** Opening Exercise inputs block **

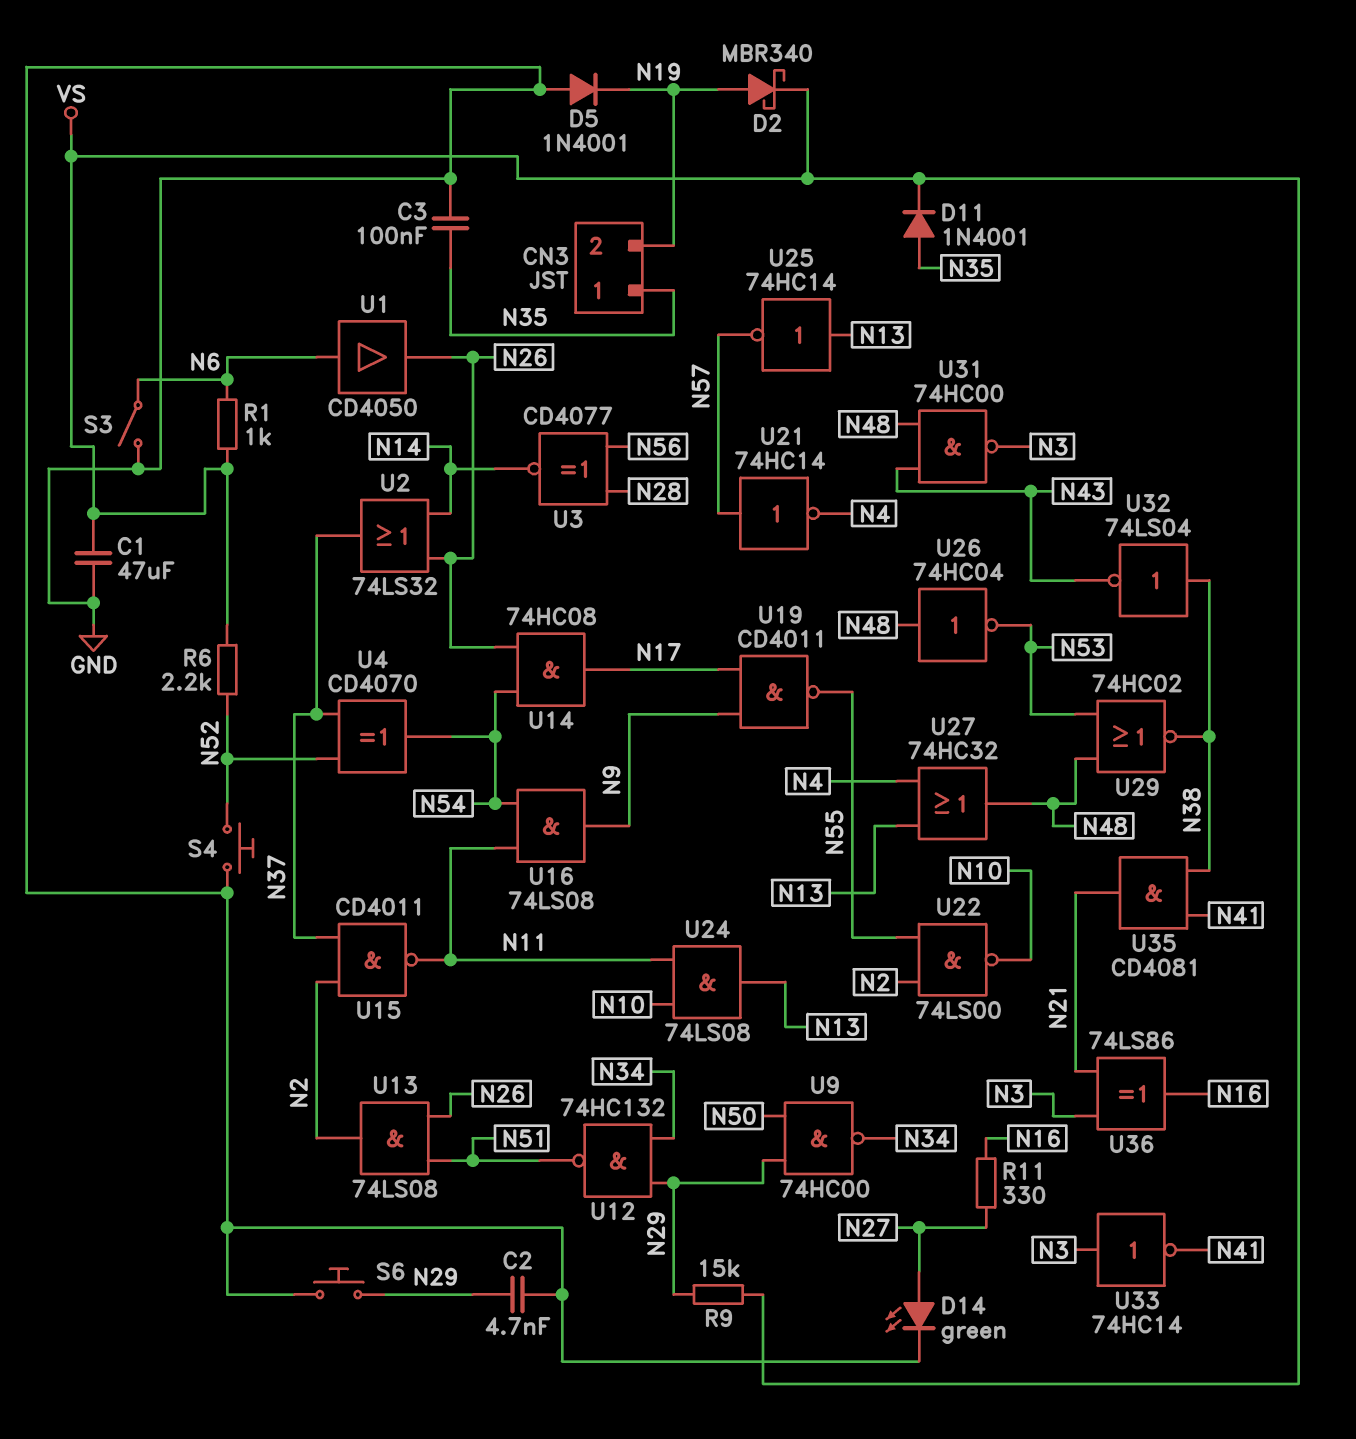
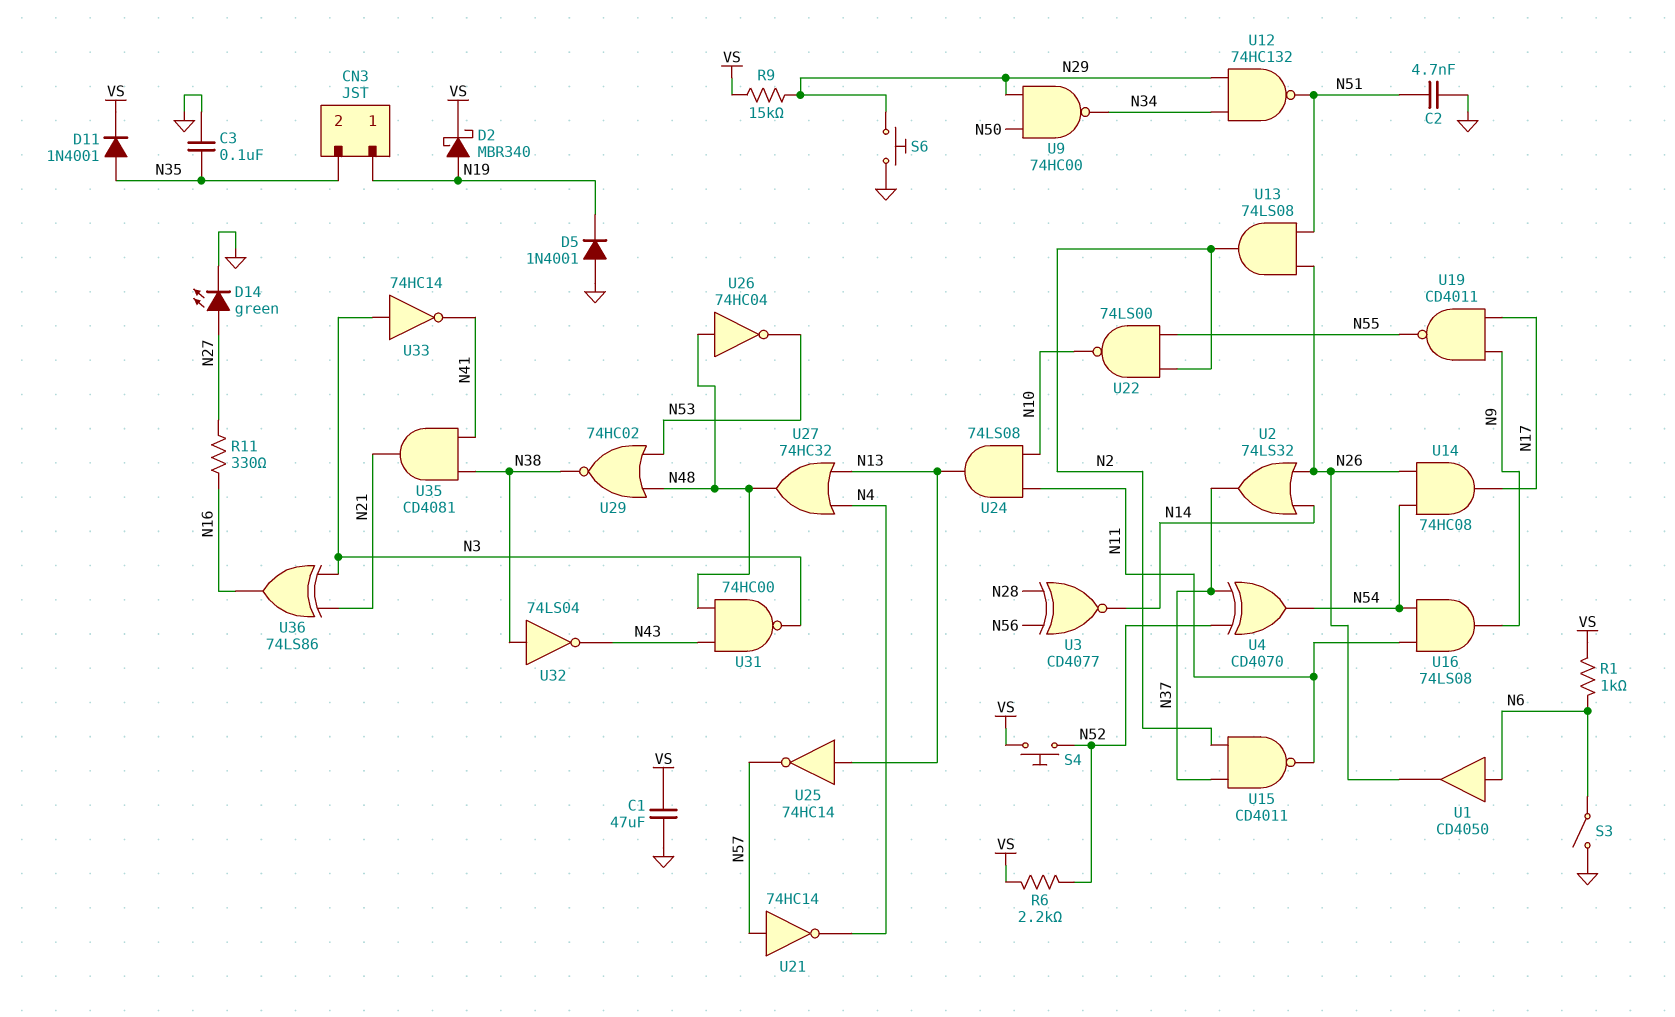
C2: 4.7nF (GND, N29) -> 4.7nF (GND, N51)
CN3 pin 1: N35 -> N19
CN3 pin 2: N19 -> N35
S4: button (GND, N52) -> button (N52, VS)

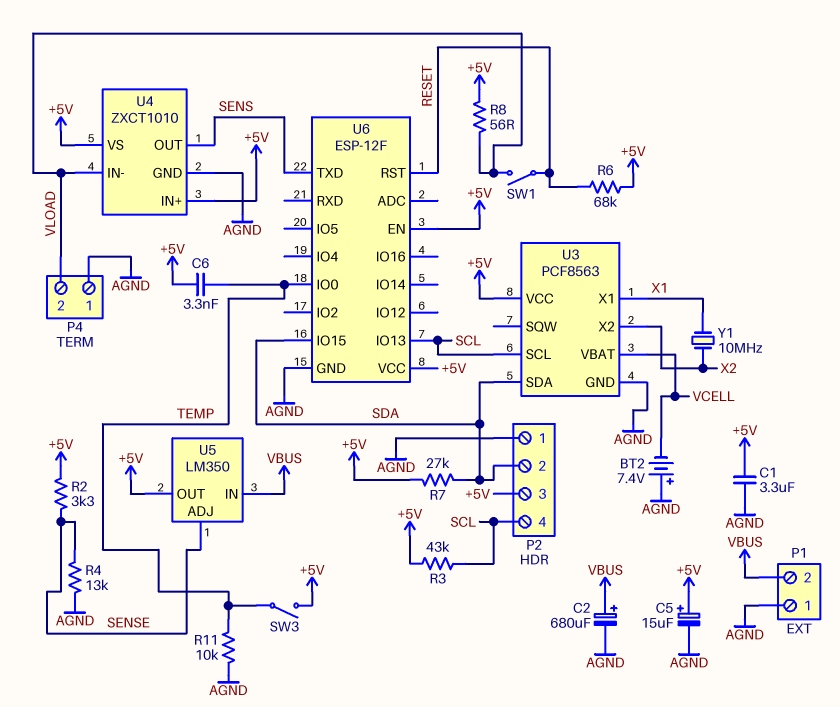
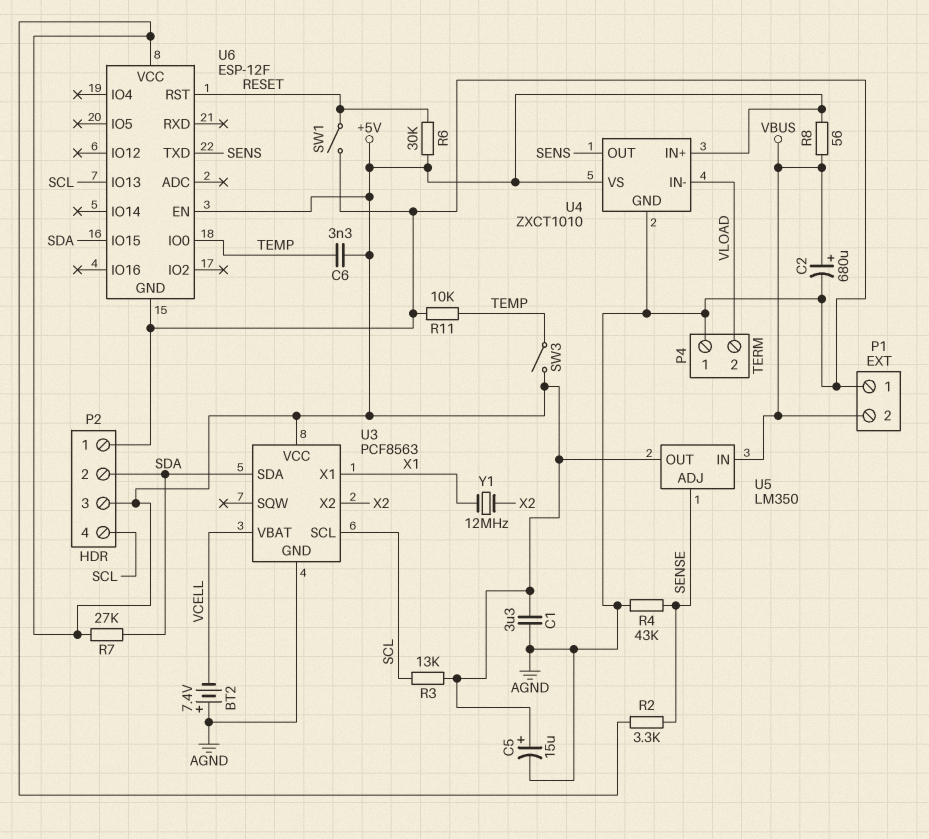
R3: 43k (+5V, SCL) -> 13k (+5V, SCL)
R4: 13k (AGND, SENSE) -> 43k (AGND, SENSE)
R6: 68k (+5V, RESET) -> 30k (+5V, RESET)
R8: 56 (+5V, VLOAD) -> 56 (+5V, VBUS)
SW1: switch (RESET, VLOAD) -> switch (AGND, RESET)
Y1: 10MHz (X1, X2) -> 12MHz (X1, X2)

** Closing Exercise inputs block **

**What to produce:** Could you write out the records again exactly, without any of their pictures?

**Completed task:**
C2: 4.7nF (GND, N29) -> 4.7nF (GND, N51)
CN3 pin 1: N35 -> N19
CN3 pin 2: N19 -> N35
S4: button (GND, N52) -> button (N52, VS)

R3: 43k (+5V, SCL) -> 13k (+5V, SCL)
R4: 13k (AGND, SENSE) -> 43k (AGND, SENSE)
R6: 68k (+5V, RESET) -> 30k (+5V, RESET)
R8: 56 (+5V, VLOAD) -> 56 (+5V, VBUS)
SW1: switch (RESET, VLOAD) -> switch (AGND, RESET)
Y1: 10MHz (X1, X2) -> 12MHz (X1, X2)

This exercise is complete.